[Source records]
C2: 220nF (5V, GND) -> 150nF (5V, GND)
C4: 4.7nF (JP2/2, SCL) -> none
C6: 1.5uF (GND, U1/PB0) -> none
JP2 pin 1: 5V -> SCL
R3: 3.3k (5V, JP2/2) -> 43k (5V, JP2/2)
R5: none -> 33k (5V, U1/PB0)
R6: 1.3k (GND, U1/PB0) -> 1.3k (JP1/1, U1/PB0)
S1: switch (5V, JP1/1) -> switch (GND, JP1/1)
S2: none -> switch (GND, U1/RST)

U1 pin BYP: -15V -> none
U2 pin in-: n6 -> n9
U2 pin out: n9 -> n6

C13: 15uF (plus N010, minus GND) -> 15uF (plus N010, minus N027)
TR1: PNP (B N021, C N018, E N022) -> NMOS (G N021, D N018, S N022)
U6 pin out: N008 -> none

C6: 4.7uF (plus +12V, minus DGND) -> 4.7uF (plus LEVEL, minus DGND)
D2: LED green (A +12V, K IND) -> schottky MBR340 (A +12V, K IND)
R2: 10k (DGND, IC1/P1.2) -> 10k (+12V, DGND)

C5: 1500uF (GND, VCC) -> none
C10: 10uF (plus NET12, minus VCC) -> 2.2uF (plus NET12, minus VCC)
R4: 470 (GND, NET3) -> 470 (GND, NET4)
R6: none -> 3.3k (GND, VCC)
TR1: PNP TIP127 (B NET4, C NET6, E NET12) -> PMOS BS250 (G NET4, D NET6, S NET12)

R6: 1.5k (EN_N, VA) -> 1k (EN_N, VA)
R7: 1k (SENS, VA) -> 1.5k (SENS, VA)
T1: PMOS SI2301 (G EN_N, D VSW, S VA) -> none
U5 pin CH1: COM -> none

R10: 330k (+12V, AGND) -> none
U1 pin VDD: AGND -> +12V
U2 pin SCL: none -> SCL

## Work instruction
Write out again exactly the lines that run from the one holding "C5: 1500uF (GND, VCC) -> none" through the last line of the data; omit all other lines.

## Your response
C5: 1500uF (GND, VCC) -> none
C10: 10uF (plus NET12, minus VCC) -> 2.2uF (plus NET12, minus VCC)
R4: 470 (GND, NET3) -> 470 (GND, NET4)
R6: none -> 3.3k (GND, VCC)
TR1: PNP TIP127 (B NET4, C NET6, E NET12) -> PMOS BS250 (G NET4, D NET6, S NET12)

R6: 1.5k (EN_N, VA) -> 1k (EN_N, VA)
R7: 1k (SENS, VA) -> 1.5k (SENS, VA)
T1: PMOS SI2301 (G EN_N, D VSW, S VA) -> none
U5 pin CH1: COM -> none

R10: 330k (+12V, AGND) -> none
U1 pin VDD: AGND -> +12V
U2 pin SCL: none -> SCL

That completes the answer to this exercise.